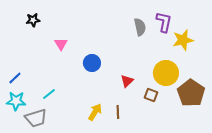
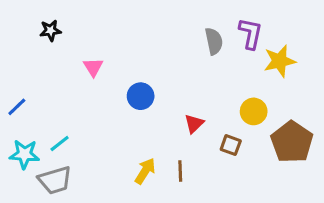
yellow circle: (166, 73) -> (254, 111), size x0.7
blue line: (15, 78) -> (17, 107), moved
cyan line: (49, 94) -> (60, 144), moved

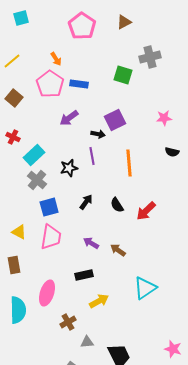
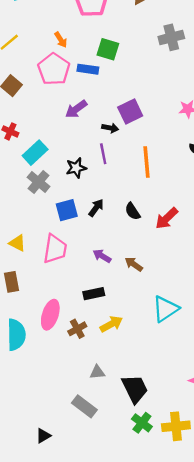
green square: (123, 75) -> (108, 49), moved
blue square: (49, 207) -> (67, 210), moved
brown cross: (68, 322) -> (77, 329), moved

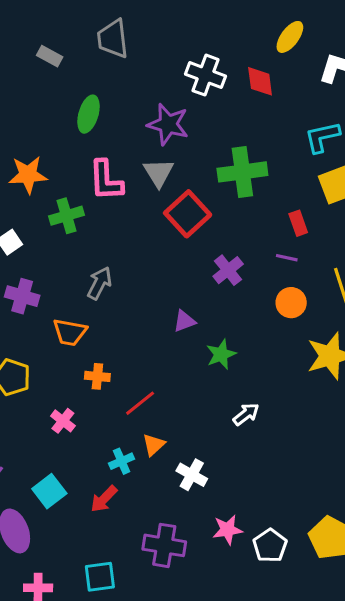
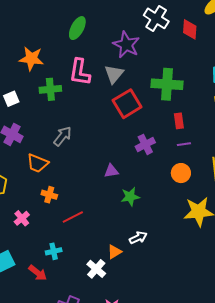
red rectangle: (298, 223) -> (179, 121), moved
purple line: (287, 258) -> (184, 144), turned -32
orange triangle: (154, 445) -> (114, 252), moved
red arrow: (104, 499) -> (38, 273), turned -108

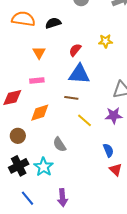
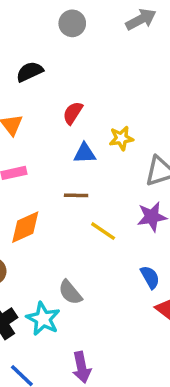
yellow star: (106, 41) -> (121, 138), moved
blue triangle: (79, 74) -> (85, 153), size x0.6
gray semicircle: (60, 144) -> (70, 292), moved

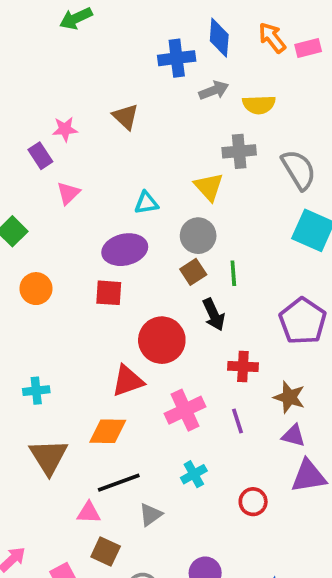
+ + +
**ASSIGNED TASK**. Scan the data above for the word "yellow" and report every line where it is found.

**RESPONSE**.
yellow circle: (166, 73) -> (254, 111), size x0.7
yellow star: (106, 41) -> (121, 138), moved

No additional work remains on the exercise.